_PROBLEM DETAILS_
Repeat the records below exactly. Omit the pictures.

Content revision data
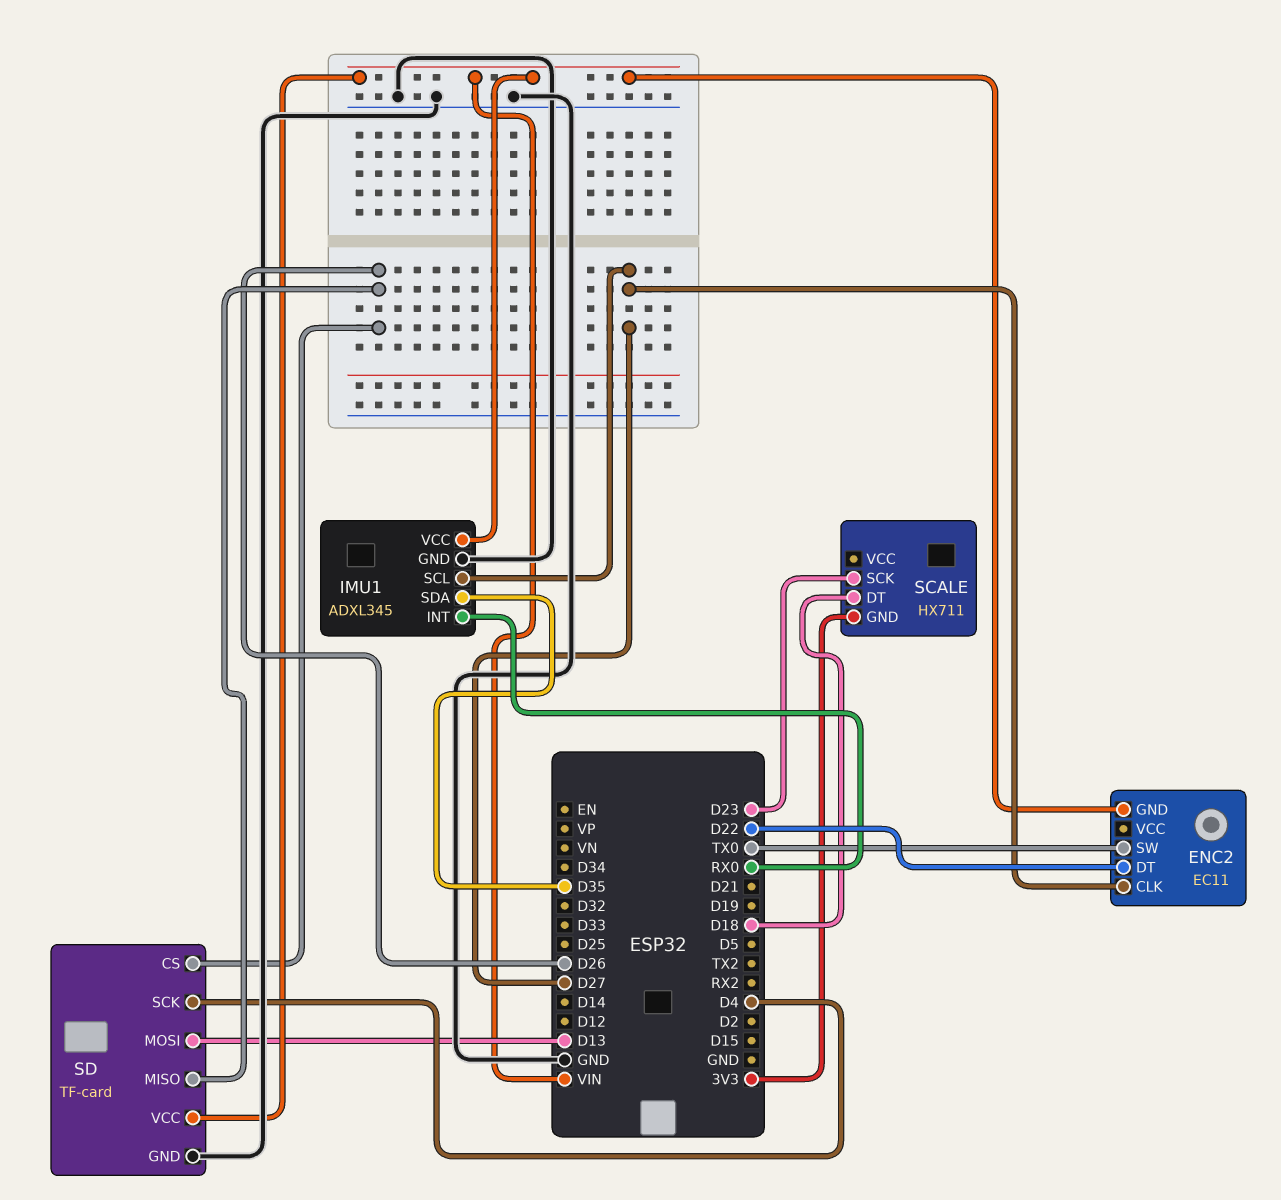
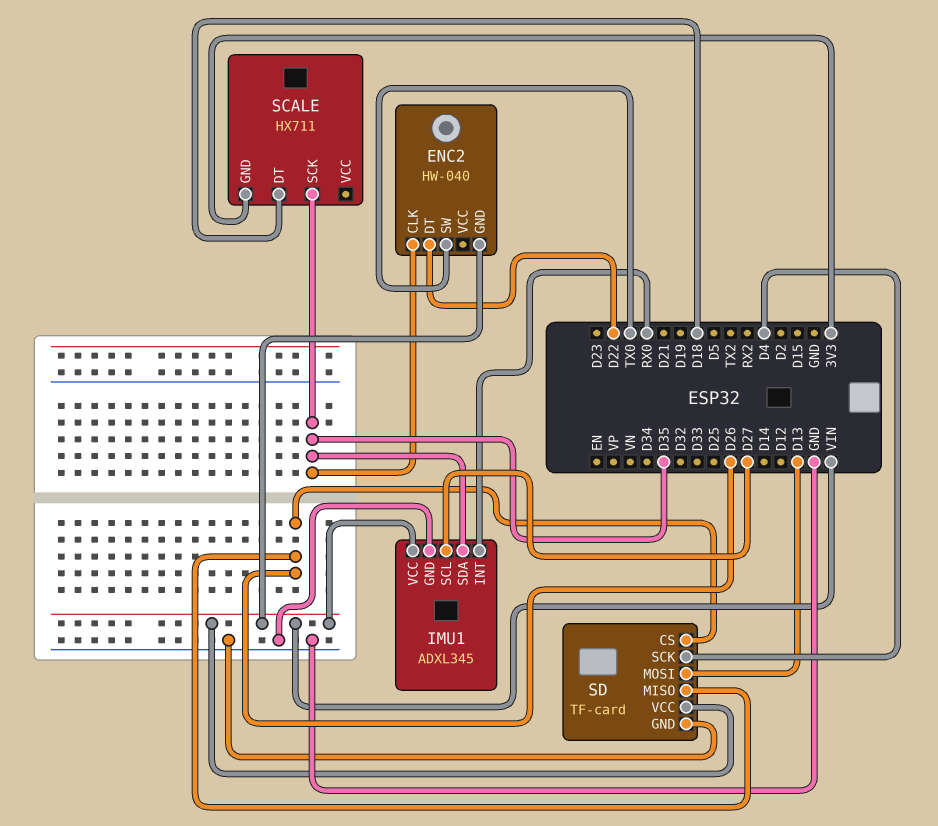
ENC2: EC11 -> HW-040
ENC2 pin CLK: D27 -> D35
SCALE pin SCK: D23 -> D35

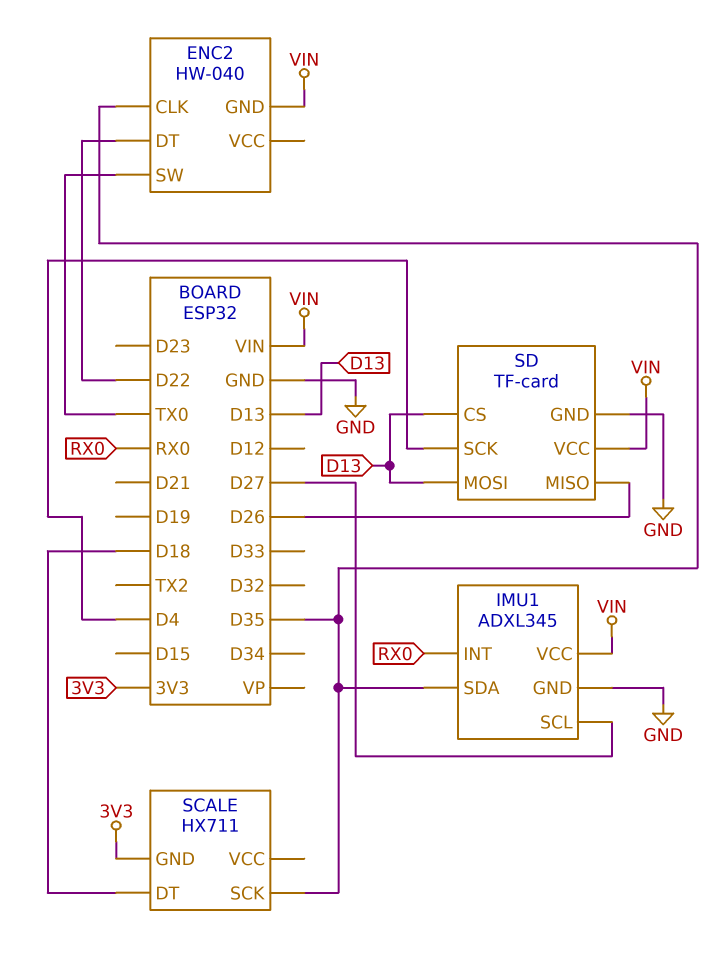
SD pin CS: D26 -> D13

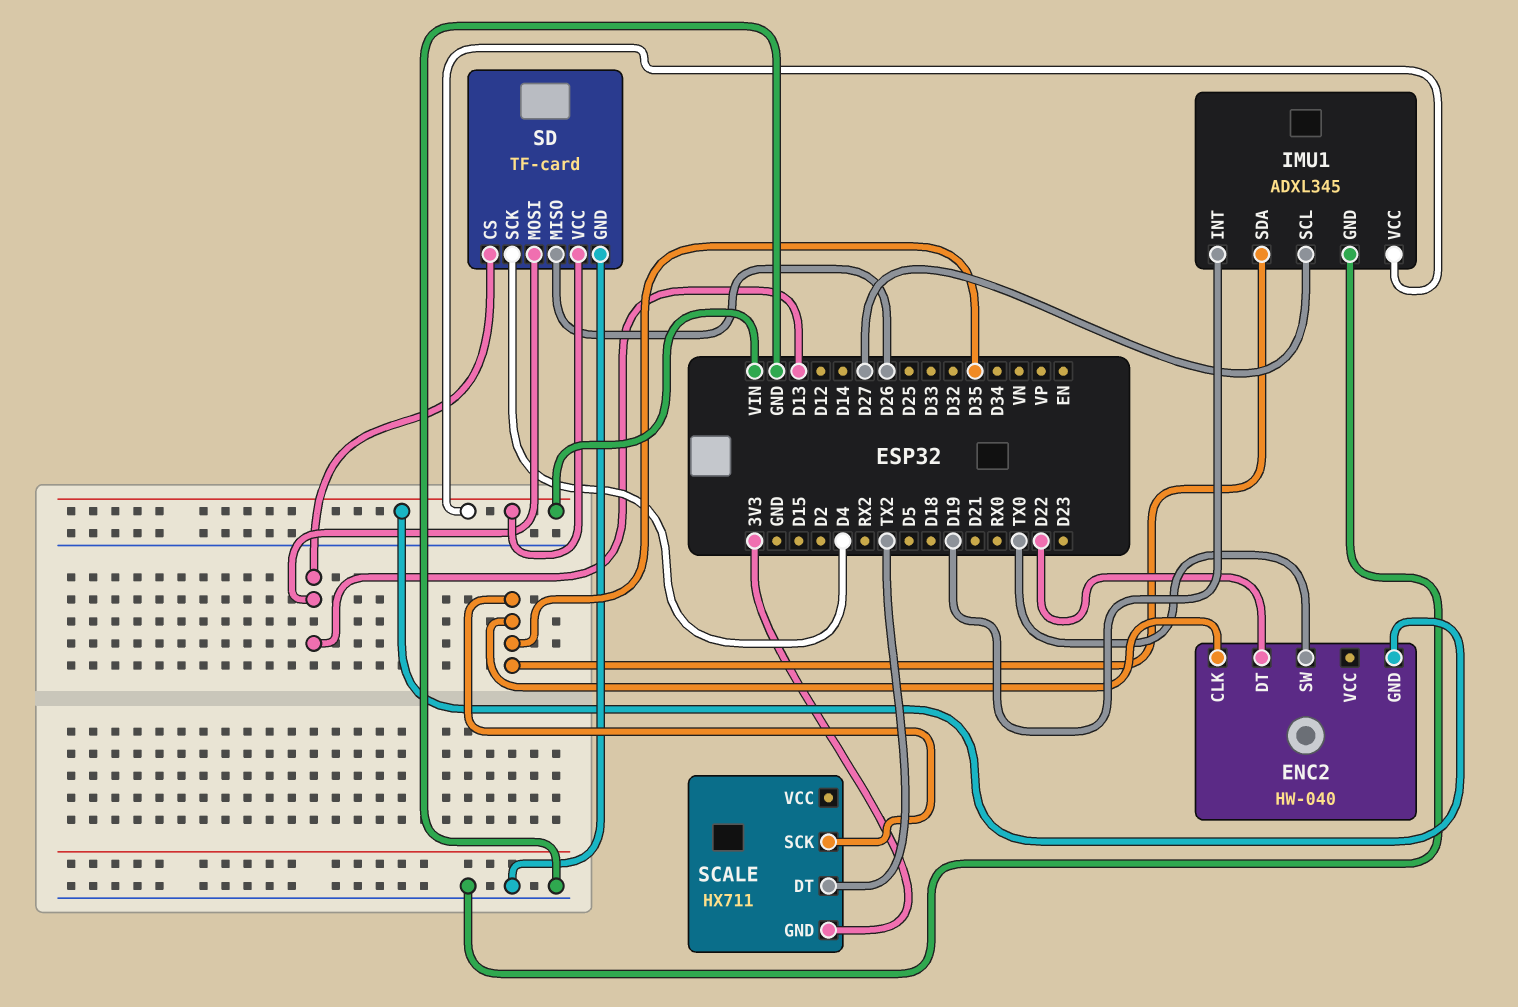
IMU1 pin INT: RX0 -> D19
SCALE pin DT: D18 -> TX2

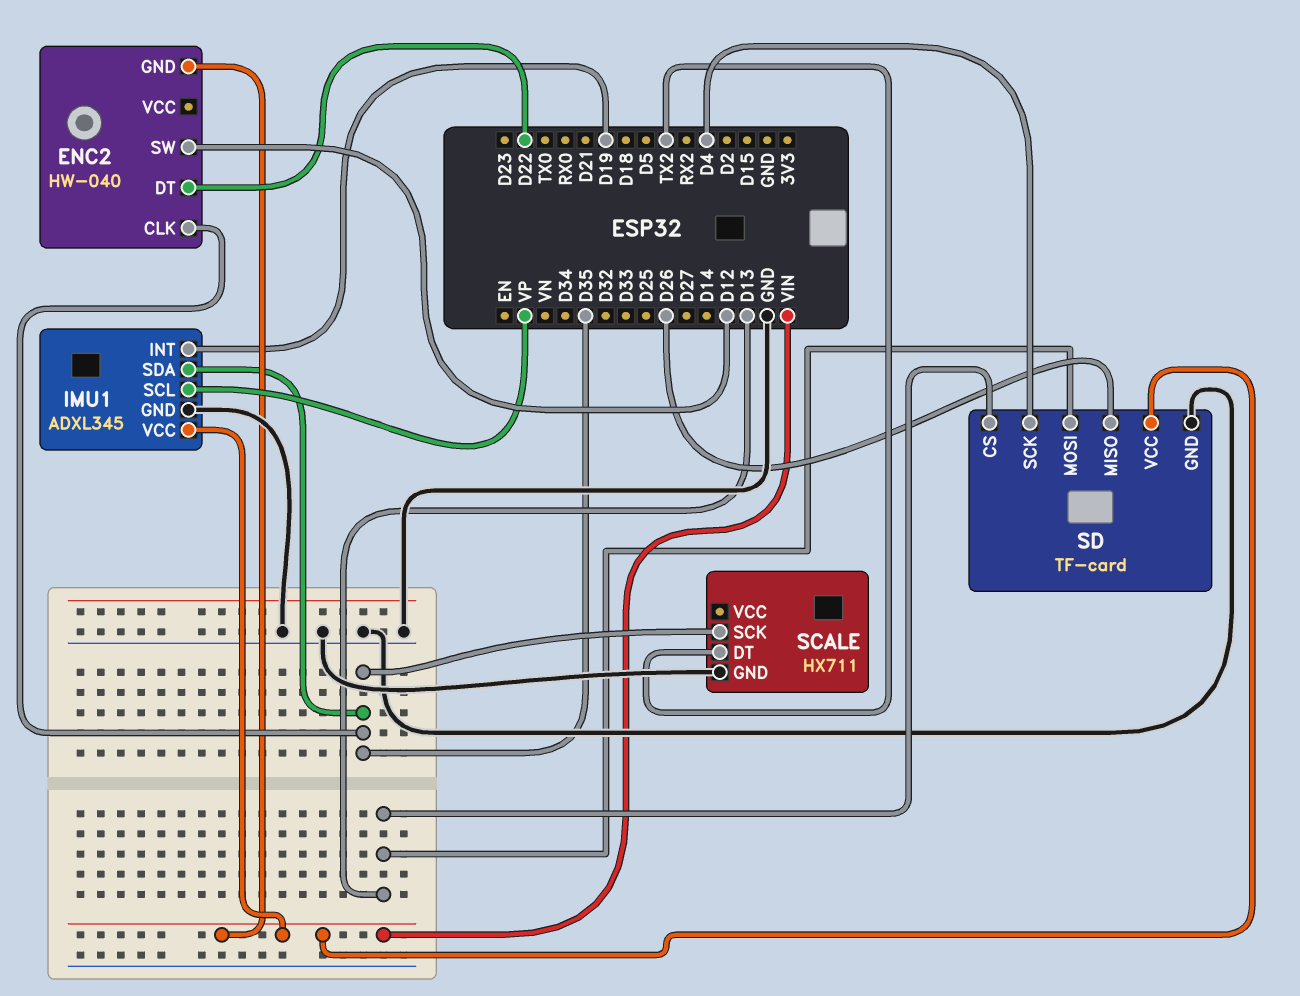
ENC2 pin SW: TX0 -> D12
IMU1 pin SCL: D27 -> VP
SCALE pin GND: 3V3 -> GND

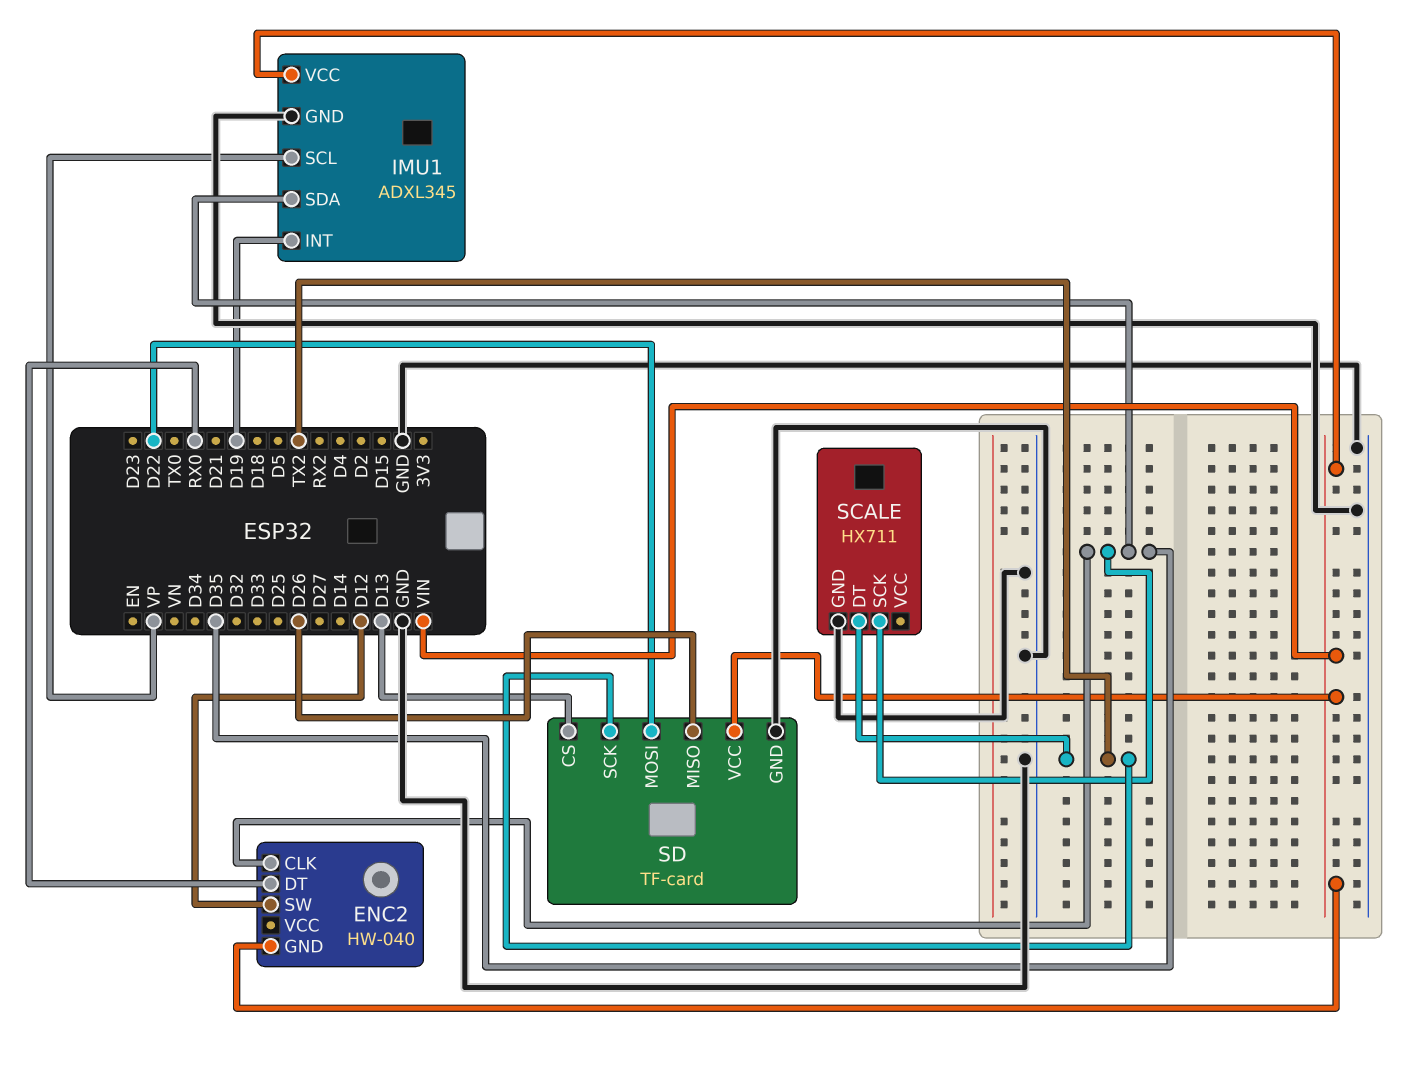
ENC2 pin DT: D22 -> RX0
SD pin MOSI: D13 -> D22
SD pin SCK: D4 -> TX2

_RESULT OF THE TASK_
ENC2: EC11 -> HW-040
ENC2 pin CLK: D27 -> D35
SCALE pin SCK: D23 -> D35

SD pin CS: D26 -> D13

IMU1 pin INT: RX0 -> D19
SCALE pin DT: D18 -> TX2

ENC2 pin SW: TX0 -> D12
IMU1 pin SCL: D27 -> VP
SCALE pin GND: 3V3 -> GND

ENC2 pin DT: D22 -> RX0
SD pin MOSI: D13 -> D22
SD pin SCK: D4 -> TX2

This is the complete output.